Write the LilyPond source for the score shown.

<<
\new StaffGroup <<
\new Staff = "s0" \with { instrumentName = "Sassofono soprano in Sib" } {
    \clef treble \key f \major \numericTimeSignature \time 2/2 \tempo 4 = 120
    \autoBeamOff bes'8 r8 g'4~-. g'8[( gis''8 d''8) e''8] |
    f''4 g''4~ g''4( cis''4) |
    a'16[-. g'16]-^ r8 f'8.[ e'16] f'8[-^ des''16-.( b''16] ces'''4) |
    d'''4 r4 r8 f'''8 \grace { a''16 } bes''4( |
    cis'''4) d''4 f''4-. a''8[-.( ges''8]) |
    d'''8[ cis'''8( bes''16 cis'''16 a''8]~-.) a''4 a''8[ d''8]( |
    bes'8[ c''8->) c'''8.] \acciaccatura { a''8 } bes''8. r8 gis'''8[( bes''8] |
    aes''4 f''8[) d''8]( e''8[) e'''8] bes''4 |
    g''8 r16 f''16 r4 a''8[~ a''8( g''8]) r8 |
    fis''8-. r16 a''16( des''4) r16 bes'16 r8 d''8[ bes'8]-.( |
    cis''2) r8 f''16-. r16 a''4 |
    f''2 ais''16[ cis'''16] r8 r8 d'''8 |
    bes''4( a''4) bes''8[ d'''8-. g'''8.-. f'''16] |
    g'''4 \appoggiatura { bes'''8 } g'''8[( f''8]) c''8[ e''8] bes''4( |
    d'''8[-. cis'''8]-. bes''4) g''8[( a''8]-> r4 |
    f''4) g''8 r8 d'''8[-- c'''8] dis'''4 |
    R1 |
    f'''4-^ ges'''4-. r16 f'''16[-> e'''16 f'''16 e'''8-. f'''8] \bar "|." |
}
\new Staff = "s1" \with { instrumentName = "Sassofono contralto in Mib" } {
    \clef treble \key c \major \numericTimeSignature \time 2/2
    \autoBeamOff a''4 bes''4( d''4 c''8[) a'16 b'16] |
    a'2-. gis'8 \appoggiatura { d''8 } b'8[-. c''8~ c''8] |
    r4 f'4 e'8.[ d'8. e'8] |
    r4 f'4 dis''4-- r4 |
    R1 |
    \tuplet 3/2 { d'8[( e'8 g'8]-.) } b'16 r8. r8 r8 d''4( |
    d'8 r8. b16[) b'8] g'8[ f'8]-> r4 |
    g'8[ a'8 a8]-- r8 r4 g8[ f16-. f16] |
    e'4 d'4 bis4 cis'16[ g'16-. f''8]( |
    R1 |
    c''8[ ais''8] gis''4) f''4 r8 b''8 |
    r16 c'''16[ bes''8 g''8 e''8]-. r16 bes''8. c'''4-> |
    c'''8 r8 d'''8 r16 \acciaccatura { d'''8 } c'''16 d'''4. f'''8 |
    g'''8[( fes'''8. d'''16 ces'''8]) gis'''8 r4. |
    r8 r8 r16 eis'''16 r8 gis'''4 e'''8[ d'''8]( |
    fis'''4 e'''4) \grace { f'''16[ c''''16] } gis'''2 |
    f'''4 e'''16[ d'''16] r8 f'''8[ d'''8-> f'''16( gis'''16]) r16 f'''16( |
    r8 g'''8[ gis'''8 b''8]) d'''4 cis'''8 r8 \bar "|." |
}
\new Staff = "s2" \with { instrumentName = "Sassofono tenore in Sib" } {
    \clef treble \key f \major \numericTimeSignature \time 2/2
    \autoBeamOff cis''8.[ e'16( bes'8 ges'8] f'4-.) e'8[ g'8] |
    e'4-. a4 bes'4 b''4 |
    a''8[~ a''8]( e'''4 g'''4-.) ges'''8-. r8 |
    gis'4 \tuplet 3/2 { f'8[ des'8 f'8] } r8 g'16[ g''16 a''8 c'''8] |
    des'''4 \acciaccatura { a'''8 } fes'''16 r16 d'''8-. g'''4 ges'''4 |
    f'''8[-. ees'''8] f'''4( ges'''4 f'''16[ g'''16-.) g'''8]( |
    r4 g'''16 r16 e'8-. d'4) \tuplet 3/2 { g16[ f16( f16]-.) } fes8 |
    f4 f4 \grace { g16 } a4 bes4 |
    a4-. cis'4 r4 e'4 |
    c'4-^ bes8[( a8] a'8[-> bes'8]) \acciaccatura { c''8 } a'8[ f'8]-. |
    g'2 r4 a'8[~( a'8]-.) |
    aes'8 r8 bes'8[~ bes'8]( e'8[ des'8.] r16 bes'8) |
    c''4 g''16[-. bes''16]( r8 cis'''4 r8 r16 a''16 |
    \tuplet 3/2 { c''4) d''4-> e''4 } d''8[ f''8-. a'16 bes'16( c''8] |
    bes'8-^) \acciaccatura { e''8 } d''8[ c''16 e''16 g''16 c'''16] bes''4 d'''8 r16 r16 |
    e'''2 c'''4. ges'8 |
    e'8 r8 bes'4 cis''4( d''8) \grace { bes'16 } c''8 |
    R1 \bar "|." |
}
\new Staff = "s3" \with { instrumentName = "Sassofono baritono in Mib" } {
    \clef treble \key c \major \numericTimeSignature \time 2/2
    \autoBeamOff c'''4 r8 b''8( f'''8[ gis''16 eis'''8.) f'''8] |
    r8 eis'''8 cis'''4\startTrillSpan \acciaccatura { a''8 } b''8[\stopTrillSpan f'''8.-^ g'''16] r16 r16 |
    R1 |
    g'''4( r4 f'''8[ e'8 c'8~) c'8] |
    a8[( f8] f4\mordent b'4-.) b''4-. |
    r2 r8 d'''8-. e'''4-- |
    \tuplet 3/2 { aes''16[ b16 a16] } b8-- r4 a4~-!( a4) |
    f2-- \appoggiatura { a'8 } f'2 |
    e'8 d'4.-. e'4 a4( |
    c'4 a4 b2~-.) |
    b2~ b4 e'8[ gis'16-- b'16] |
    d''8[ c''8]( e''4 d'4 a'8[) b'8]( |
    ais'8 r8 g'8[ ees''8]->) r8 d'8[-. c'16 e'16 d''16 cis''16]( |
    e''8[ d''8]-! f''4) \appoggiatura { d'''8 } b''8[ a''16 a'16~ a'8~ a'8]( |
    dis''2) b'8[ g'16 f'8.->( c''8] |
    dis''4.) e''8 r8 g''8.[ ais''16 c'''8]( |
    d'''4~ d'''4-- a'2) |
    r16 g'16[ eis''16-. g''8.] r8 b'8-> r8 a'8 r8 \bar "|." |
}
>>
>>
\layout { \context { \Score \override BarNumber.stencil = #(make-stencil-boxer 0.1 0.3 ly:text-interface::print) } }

━━━━━━━━━━

→ The task
Please count the lines in the rows above that contain the string "treble", matching case exactly, and give only that number.

→ The solution
4